WORK REQUIRED —
Repeat the records below exactly, leaving out any pictures.

(Beginning of RECORDS PROVIDED)

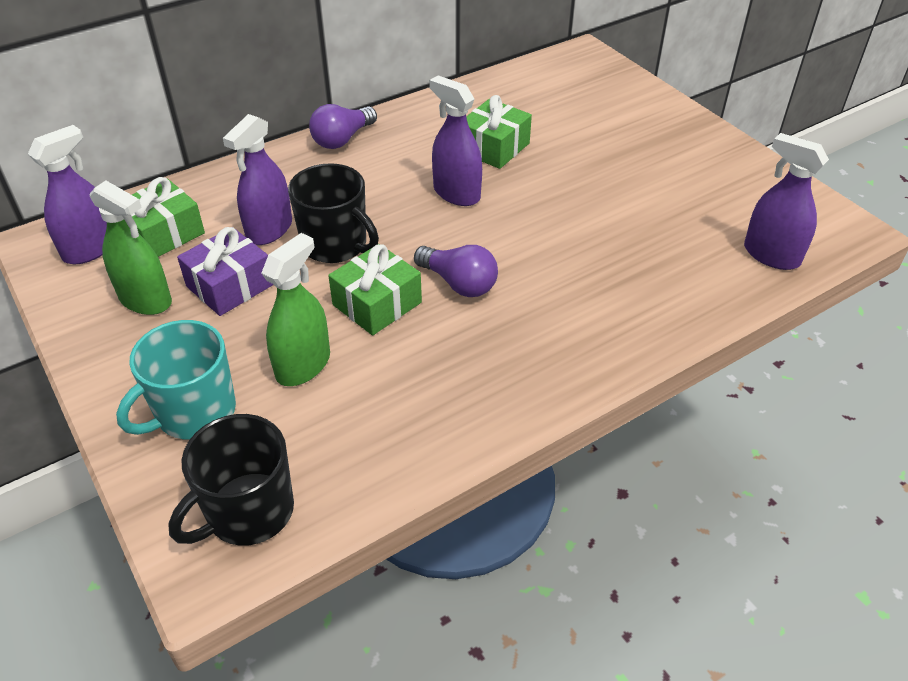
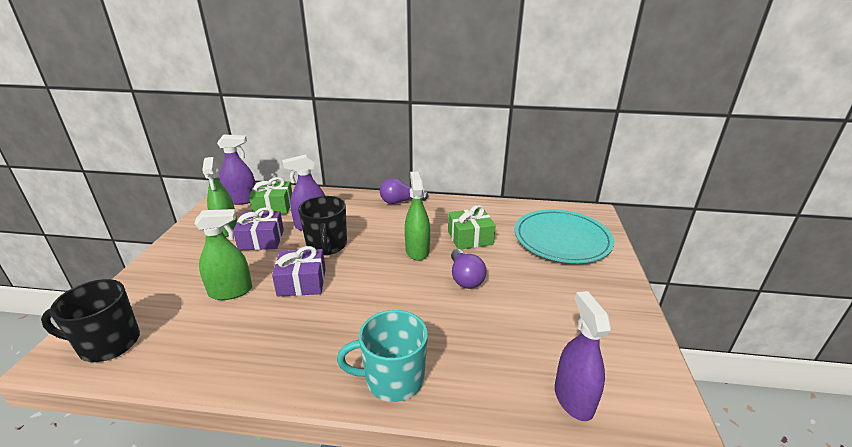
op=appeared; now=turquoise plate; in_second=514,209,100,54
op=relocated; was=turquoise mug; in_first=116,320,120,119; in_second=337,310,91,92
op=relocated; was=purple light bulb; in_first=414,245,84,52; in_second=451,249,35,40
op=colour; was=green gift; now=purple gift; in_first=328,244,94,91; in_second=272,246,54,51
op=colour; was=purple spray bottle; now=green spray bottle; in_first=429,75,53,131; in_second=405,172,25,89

(End of RECORDS PROVIDED)

SOLUTION TO THIS TASK —
op=appeared; now=turquoise plate; in_second=514,209,100,54
op=relocated; was=turquoise mug; in_first=116,320,120,119; in_second=337,310,91,92
op=relocated; was=purple light bulb; in_first=414,245,84,52; in_second=451,249,35,40
op=colour; was=green gift; now=purple gift; in_first=328,244,94,91; in_second=272,246,54,51
op=colour; was=purple spray bottle; now=green spray bottle; in_first=429,75,53,131; in_second=405,172,25,89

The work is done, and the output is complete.